[Structured diff data]
***

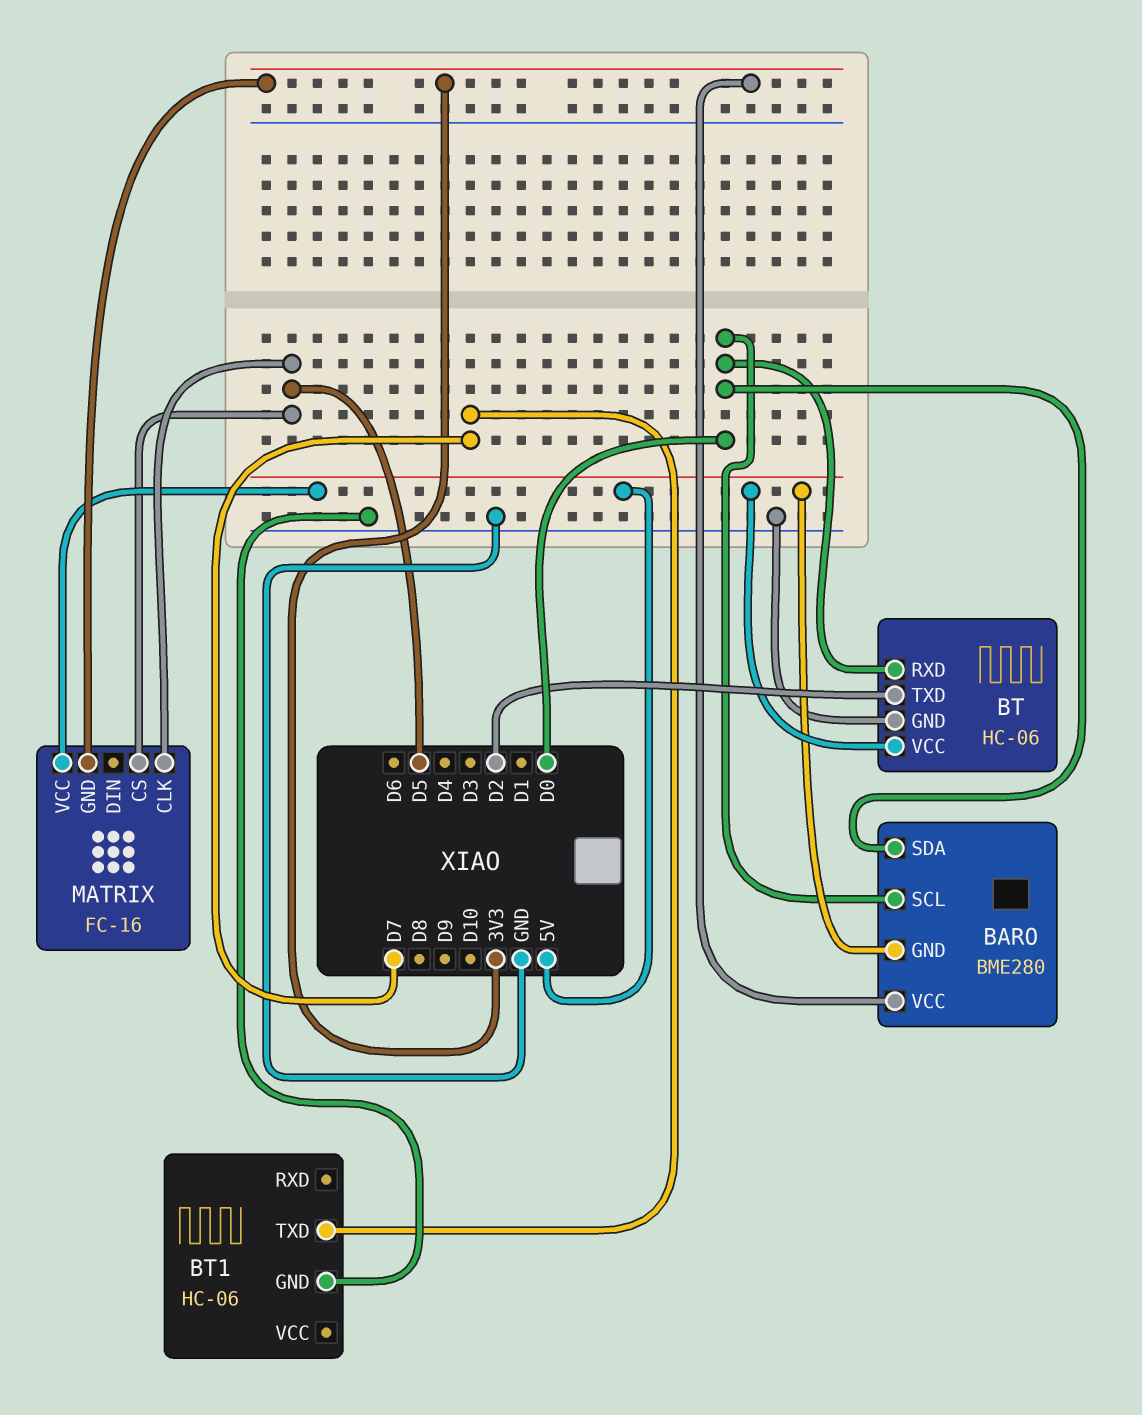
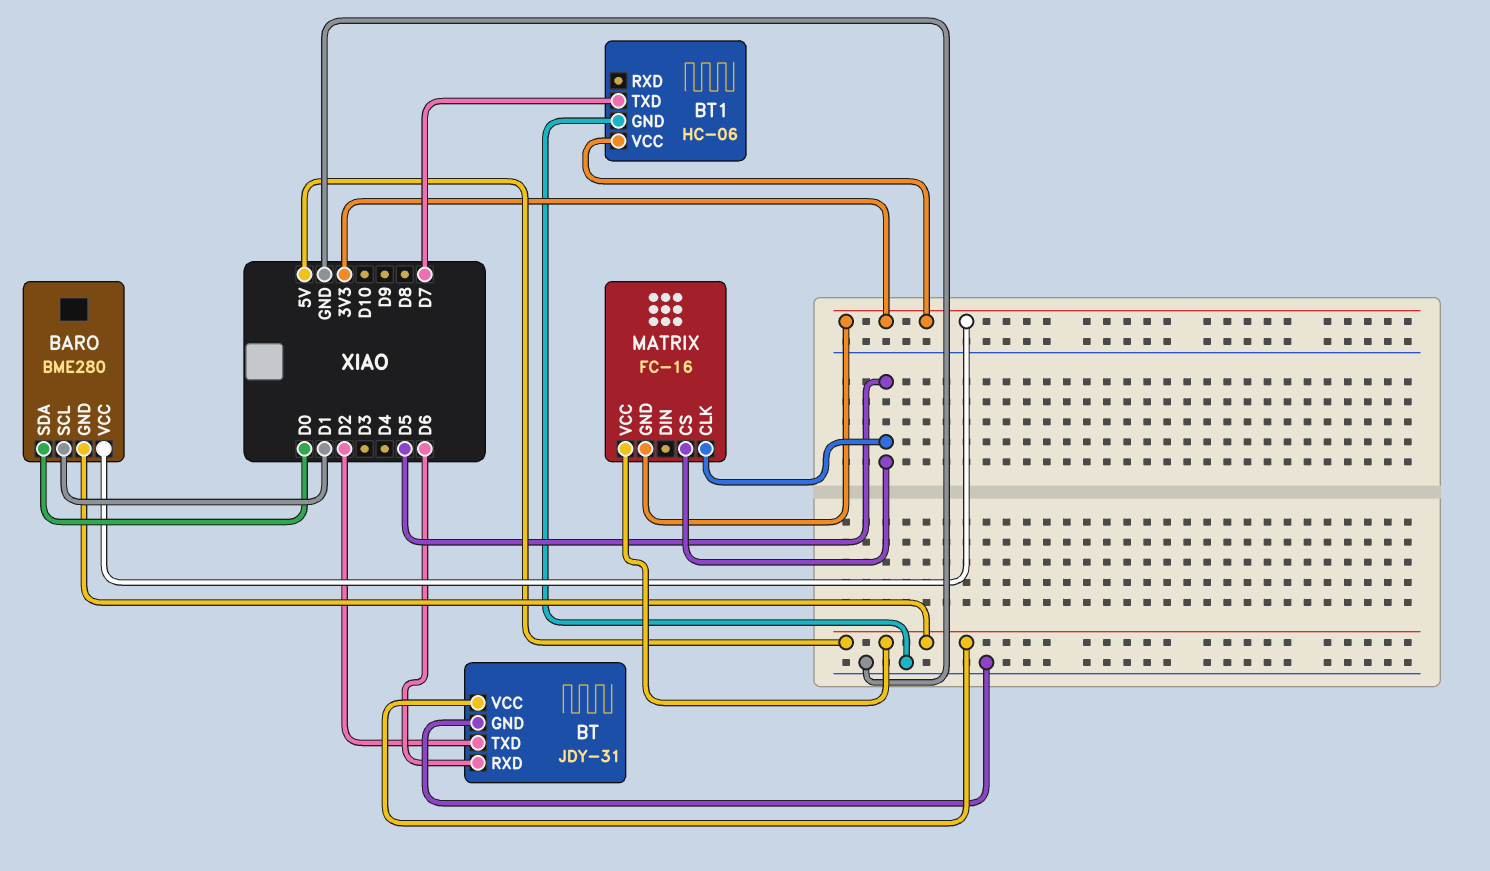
BARO pin SCL: D0 -> D1
BT: HC-06 -> JDY-31
BT pin RXD: D0 -> D6
BT1 pin VCC: none -> 3V3

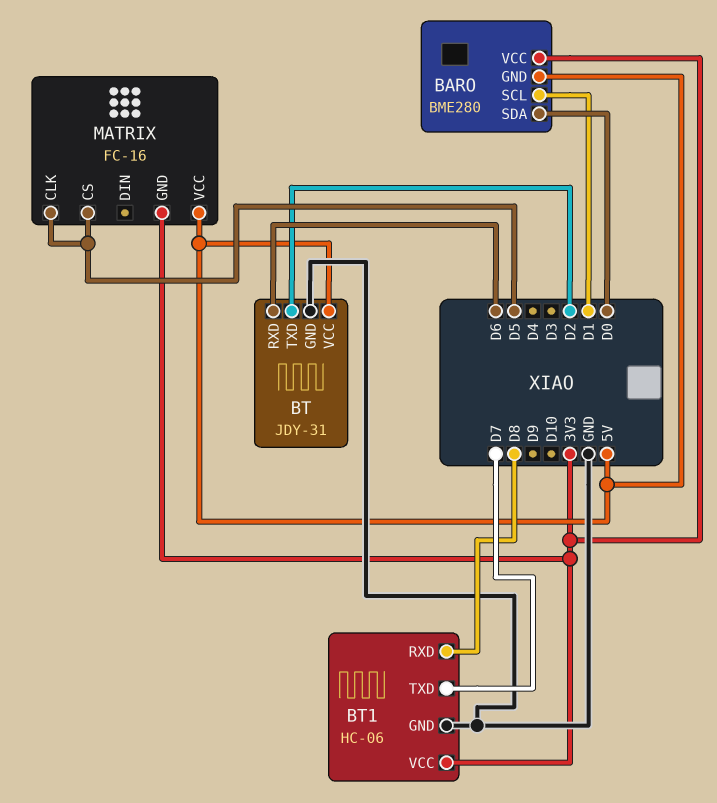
BT1 pin RXD: none -> D8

***

What is being asked
Reproduce the data above line for line, excluding every picture.

Solution for this problem
BARO pin SCL: D0 -> D1
BT: HC-06 -> JDY-31
BT pin RXD: D0 -> D6
BT1 pin VCC: none -> 3V3

BT1 pin RXD: none -> D8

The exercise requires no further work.